WORK TO COMPLETE: For each line of the data below that holds "preserve", copy the line.

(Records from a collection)
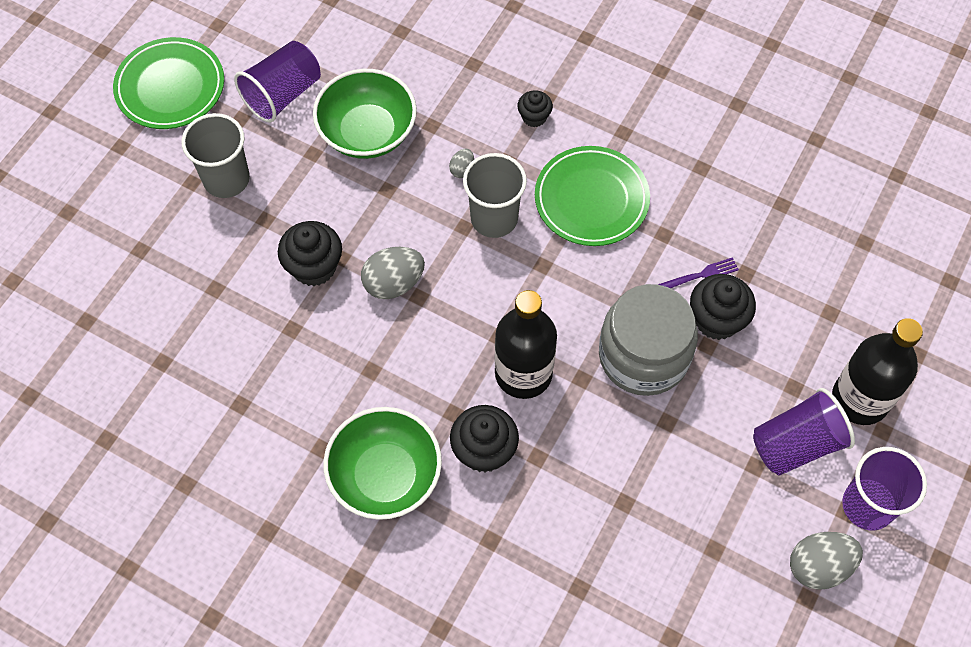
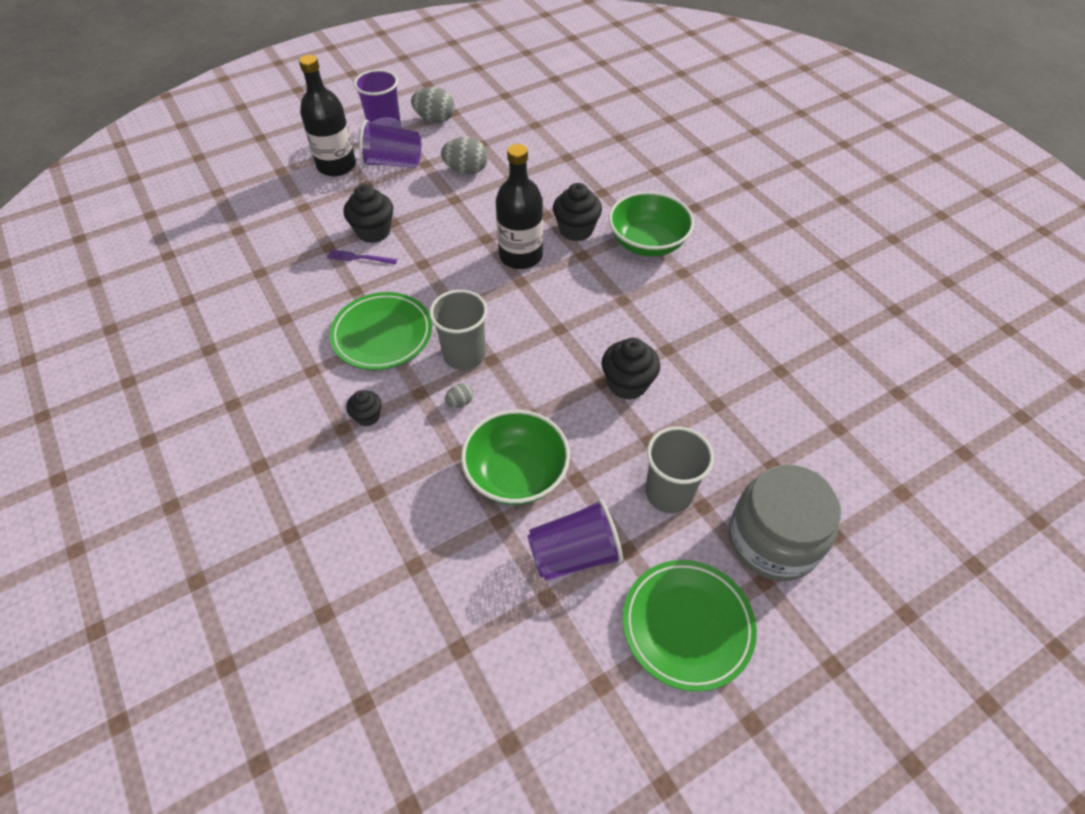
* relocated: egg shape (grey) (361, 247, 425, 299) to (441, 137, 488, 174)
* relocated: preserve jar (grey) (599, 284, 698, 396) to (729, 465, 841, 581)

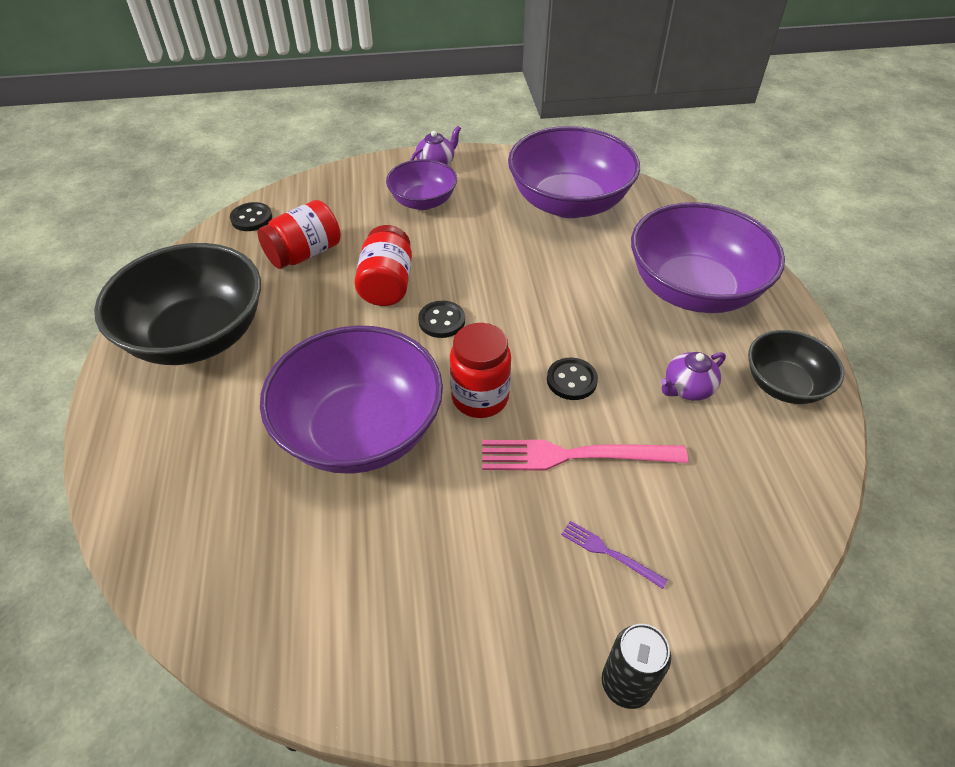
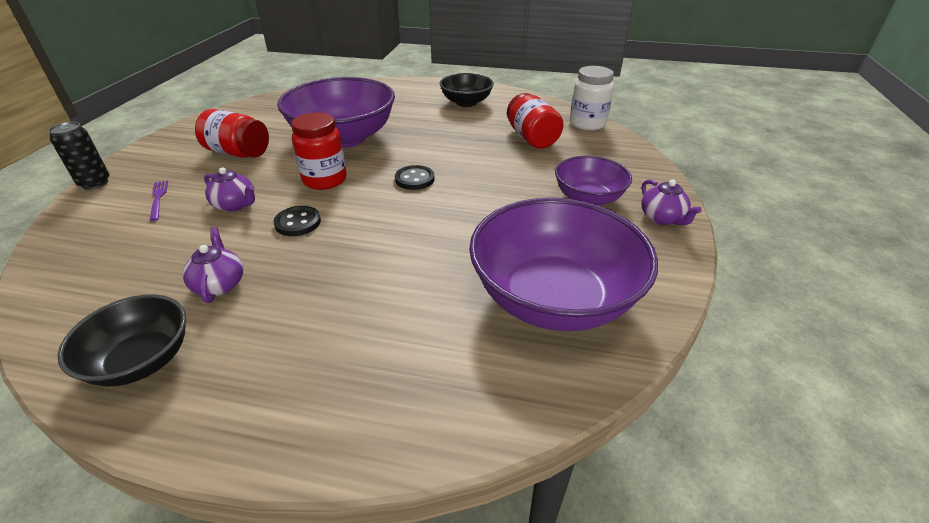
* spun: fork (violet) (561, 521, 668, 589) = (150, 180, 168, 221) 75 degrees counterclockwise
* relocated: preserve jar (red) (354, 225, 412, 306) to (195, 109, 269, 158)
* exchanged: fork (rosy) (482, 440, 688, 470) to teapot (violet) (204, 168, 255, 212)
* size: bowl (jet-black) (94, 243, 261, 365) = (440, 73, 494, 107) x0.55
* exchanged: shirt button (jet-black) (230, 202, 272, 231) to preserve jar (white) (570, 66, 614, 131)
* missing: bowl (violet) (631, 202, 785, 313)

RESULT FOR THIS EXERCISE:
* relocated: preserve jar (grey) (599, 284, 698, 396) to (729, 465, 841, 581)
* relocated: preserve jar (red) (354, 225, 412, 306) to (195, 109, 269, 158)
* exchanged: shirt button (jet-black) (230, 202, 272, 231) to preserve jar (white) (570, 66, 614, 131)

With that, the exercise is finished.